Records contained in a dataset:
#####
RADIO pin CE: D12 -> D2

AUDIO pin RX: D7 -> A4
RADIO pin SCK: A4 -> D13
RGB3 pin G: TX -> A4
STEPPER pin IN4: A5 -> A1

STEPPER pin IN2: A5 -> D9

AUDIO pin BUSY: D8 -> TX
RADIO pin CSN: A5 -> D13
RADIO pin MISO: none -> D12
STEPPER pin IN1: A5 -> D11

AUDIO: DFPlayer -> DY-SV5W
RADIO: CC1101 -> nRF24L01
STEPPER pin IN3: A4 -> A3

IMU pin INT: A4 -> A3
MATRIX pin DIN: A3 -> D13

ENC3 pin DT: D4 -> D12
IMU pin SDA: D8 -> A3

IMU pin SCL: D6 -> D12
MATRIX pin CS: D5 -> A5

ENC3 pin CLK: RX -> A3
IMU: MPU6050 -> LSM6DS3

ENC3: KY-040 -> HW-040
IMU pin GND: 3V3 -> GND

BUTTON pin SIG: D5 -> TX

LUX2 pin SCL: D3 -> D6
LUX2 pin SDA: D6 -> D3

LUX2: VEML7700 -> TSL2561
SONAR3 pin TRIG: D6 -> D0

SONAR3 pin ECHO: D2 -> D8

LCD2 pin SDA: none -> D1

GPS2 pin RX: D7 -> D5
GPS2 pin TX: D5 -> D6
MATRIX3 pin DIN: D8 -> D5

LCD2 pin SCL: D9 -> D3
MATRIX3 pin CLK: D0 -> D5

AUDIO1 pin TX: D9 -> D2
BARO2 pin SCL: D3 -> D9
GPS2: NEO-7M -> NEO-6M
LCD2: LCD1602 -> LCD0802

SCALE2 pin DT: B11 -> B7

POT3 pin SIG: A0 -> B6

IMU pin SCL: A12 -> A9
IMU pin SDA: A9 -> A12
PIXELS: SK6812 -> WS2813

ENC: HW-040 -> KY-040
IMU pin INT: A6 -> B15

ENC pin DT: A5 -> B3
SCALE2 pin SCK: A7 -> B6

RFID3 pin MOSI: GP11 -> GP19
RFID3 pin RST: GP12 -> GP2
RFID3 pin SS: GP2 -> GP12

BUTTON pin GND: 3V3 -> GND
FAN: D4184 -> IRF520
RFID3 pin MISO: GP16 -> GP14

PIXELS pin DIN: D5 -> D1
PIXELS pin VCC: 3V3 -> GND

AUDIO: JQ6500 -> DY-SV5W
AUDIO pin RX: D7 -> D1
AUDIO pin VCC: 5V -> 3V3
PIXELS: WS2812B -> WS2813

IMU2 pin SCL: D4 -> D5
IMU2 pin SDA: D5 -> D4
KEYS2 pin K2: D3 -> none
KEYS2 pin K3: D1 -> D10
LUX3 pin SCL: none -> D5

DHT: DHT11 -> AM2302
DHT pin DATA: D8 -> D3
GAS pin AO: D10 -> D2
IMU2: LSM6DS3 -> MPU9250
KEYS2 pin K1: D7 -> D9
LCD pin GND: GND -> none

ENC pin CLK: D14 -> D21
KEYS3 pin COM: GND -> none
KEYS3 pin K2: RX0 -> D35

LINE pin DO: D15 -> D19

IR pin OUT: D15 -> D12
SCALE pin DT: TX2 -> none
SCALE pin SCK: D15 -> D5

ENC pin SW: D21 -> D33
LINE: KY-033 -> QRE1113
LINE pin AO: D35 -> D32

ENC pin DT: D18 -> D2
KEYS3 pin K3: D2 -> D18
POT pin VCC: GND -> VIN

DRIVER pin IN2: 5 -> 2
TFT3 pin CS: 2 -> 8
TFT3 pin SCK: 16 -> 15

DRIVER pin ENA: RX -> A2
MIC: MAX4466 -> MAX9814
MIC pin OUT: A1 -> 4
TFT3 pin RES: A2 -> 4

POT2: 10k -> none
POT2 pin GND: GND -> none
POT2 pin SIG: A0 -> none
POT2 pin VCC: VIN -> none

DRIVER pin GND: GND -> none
#####
▸ Work required: The response should consist of the entries, retyped exactly and in full.

▸ Task answer:
RADIO pin CE: D12 -> D2

AUDIO pin RX: D7 -> A4
RADIO pin SCK: A4 -> D13
RGB3 pin G: TX -> A4
STEPPER pin IN4: A5 -> A1

STEPPER pin IN2: A5 -> D9

AUDIO pin BUSY: D8 -> TX
RADIO pin CSN: A5 -> D13
RADIO pin MISO: none -> D12
STEPPER pin IN1: A5 -> D11

AUDIO: DFPlayer -> DY-SV5W
RADIO: CC1101 -> nRF24L01
STEPPER pin IN3: A4 -> A3

IMU pin INT: A4 -> A3
MATRIX pin DIN: A3 -> D13

ENC3 pin DT: D4 -> D12
IMU pin SDA: D8 -> A3

IMU pin SCL: D6 -> D12
MATRIX pin CS: D5 -> A5

ENC3 pin CLK: RX -> A3
IMU: MPU6050 -> LSM6DS3

ENC3: KY-040 -> HW-040
IMU pin GND: 3V3 -> GND

BUTTON pin SIG: D5 -> TX

LUX2 pin SCL: D3 -> D6
LUX2 pin SDA: D6 -> D3

LUX2: VEML7700 -> TSL2561
SONAR3 pin TRIG: D6 -> D0

SONAR3 pin ECHO: D2 -> D8

LCD2 pin SDA: none -> D1

GPS2 pin RX: D7 -> D5
GPS2 pin TX: D5 -> D6
MATRIX3 pin DIN: D8 -> D5

LCD2 pin SCL: D9 -> D3
MATRIX3 pin CLK: D0 -> D5

AUDIO1 pin TX: D9 -> D2
BARO2 pin SCL: D3 -> D9
GPS2: NEO-7M -> NEO-6M
LCD2: LCD1602 -> LCD0802

SCALE2 pin DT: B11 -> B7

POT3 pin SIG: A0 -> B6

IMU pin SCL: A12 -> A9
IMU pin SDA: A9 -> A12
PIXELS: SK6812 -> WS2813

ENC: HW-040 -> KY-040
IMU pin INT: A6 -> B15

ENC pin DT: A5 -> B3
SCALE2 pin SCK: A7 -> B6

RFID3 pin MOSI: GP11 -> GP19
RFID3 pin RST: GP12 -> GP2
RFID3 pin SS: GP2 -> GP12

BUTTON pin GND: 3V3 -> GND
FAN: D4184 -> IRF520
RFID3 pin MISO: GP16 -> GP14

PIXELS pin DIN: D5 -> D1
PIXELS pin VCC: 3V3 -> GND

AUDIO: JQ6500 -> DY-SV5W
AUDIO pin RX: D7 -> D1
AUDIO pin VCC: 5V -> 3V3
PIXELS: WS2812B -> WS2813

IMU2 pin SCL: D4 -> D5
IMU2 pin SDA: D5 -> D4
KEYS2 pin K2: D3 -> none
KEYS2 pin K3: D1 -> D10
LUX3 pin SCL: none -> D5

DHT: DHT11 -> AM2302
DHT pin DATA: D8 -> D3
GAS pin AO: D10 -> D2
IMU2: LSM6DS3 -> MPU9250
KEYS2 pin K1: D7 -> D9
LCD pin GND: GND -> none

ENC pin CLK: D14 -> D21
KEYS3 pin COM: GND -> none
KEYS3 pin K2: RX0 -> D35

LINE pin DO: D15 -> D19

IR pin OUT: D15 -> D12
SCALE pin DT: TX2 -> none
SCALE pin SCK: D15 -> D5

ENC pin SW: D21 -> D33
LINE: KY-033 -> QRE1113
LINE pin AO: D35 -> D32

ENC pin DT: D18 -> D2
KEYS3 pin K3: D2 -> D18
POT pin VCC: GND -> VIN

DRIVER pin IN2: 5 -> 2
TFT3 pin CS: 2 -> 8
TFT3 pin SCK: 16 -> 15

DRIVER pin ENA: RX -> A2
MIC: MAX4466 -> MAX9814
MIC pin OUT: A1 -> 4
TFT3 pin RES: A2 -> 4

POT2: 10k -> none
POT2 pin GND: GND -> none
POT2 pin SIG: A0 -> none
POT2 pin VCC: VIN -> none

DRIVER pin GND: GND -> none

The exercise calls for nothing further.